Your task is to copy the stretch of lines in the records below that begins with the line containing "pink arrow: moved 4 px left, 9 px down" and ends with the line containing "green trapezoid: rotated 75 degrees clockwise", exactly as written, with nothing added.

(Geometric object motion data)

▼

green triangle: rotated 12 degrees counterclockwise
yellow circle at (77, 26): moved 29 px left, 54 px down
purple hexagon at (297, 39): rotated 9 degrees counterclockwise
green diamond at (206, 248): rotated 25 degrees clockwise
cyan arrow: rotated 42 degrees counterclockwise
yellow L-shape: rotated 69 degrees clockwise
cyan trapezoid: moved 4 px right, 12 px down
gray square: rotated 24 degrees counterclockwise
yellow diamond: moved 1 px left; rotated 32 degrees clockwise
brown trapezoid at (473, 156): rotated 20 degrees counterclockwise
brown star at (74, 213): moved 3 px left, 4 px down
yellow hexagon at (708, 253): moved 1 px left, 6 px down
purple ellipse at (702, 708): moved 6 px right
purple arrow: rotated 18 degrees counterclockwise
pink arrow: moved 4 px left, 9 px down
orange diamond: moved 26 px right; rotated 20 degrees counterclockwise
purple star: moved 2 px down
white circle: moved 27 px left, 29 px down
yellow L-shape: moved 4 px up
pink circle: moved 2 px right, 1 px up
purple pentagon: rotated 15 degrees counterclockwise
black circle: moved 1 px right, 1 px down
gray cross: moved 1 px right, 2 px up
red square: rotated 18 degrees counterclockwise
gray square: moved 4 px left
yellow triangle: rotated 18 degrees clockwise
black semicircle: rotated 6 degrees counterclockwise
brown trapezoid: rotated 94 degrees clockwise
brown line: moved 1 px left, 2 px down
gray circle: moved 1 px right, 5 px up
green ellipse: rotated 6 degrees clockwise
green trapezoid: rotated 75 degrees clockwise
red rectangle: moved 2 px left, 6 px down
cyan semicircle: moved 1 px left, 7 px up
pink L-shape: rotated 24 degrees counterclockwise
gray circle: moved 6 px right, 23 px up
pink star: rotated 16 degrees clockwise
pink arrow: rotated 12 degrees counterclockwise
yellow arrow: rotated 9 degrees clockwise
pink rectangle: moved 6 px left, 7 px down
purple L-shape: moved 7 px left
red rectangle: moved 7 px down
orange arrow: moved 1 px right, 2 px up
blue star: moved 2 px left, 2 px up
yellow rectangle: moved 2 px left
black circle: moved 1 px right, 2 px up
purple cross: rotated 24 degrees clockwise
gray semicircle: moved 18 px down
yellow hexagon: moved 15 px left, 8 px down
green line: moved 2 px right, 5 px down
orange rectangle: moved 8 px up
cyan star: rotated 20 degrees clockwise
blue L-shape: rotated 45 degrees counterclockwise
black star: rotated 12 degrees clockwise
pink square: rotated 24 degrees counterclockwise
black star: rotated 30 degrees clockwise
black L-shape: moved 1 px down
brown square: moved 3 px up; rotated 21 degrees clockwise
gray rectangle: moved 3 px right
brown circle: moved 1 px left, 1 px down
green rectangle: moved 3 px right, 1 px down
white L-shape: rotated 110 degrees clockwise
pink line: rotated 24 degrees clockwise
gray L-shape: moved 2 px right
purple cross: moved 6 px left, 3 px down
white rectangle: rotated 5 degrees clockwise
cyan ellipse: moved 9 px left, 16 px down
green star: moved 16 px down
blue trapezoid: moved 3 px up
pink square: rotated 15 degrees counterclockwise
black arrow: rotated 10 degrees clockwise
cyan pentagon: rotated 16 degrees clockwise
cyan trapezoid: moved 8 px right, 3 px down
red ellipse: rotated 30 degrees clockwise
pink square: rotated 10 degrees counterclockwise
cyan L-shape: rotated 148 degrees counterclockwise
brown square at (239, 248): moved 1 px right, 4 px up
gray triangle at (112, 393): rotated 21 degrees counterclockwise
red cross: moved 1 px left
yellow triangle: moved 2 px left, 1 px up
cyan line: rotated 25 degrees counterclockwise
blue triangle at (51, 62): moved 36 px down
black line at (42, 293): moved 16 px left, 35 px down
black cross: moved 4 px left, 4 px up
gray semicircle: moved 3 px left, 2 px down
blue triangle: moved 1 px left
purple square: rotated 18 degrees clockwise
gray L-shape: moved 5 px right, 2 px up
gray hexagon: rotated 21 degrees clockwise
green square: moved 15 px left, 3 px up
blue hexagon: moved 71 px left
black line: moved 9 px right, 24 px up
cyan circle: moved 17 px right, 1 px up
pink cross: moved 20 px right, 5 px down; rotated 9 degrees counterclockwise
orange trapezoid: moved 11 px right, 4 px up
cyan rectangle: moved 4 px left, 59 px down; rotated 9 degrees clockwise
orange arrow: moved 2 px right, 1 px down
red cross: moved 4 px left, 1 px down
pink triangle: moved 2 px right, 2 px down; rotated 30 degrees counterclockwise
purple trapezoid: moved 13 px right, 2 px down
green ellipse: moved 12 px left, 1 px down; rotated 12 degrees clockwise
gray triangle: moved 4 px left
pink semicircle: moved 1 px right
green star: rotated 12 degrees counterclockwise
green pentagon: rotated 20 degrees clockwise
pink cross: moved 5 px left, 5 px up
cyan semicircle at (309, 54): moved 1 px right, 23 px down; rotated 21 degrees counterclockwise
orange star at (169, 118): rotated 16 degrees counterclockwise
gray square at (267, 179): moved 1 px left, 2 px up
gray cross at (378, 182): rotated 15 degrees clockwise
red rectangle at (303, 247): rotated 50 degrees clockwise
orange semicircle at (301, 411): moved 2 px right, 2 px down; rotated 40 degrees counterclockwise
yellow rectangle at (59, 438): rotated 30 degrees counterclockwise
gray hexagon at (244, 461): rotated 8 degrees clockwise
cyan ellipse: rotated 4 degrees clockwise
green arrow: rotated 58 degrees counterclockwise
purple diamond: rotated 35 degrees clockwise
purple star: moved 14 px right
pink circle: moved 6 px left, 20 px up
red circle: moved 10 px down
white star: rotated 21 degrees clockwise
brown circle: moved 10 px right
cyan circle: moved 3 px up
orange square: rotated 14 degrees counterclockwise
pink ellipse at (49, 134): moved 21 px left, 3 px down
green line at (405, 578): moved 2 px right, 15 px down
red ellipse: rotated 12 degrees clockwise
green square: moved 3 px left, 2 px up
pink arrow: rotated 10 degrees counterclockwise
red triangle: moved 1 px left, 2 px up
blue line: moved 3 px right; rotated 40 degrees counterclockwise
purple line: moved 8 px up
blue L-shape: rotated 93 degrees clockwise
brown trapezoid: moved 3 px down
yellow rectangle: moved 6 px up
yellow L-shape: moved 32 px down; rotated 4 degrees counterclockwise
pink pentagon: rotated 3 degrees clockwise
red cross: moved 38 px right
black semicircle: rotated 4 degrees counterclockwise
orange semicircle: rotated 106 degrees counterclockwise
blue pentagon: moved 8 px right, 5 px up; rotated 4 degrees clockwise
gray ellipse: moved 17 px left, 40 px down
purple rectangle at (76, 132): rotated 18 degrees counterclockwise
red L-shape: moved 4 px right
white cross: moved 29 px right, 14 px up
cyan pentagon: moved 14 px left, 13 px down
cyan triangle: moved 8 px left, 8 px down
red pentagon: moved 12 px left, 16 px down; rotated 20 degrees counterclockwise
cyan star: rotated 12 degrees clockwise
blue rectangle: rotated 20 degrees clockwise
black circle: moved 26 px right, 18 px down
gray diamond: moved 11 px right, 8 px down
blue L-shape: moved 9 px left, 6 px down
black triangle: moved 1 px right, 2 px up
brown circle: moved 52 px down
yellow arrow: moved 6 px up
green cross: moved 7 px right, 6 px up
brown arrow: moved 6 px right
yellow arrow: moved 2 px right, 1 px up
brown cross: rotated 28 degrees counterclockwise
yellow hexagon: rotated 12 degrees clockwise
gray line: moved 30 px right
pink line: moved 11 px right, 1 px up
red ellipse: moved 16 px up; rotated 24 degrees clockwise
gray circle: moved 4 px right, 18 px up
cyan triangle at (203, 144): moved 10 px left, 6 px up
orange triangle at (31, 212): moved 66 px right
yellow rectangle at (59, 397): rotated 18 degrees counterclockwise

▲

* Solution *
pink arrow: moved 4 px left, 9 px down
orange diamond: moved 26 px right; rotated 20 degrees counterclockwise
purple star: moved 2 px down
white circle: moved 27 px left, 29 px down
yellow L-shape: moved 4 px up
pink circle: moved 2 px right, 1 px up
purple pentagon: rotated 15 degrees counterclockwise
black circle: moved 1 px right, 1 px down
gray cross: moved 1 px right, 2 px up
red square: rotated 18 degrees counterclockwise
gray square: moved 4 px left
yellow triangle: rotated 18 degrees clockwise
black semicircle: rotated 6 degrees counterclockwise
brown trapezoid: rotated 94 degrees clockwise
brown line: moved 1 px left, 2 px down
gray circle: moved 1 px right, 5 px up
green ellipse: rotated 6 degrees clockwise
green trapezoid: rotated 75 degrees clockwise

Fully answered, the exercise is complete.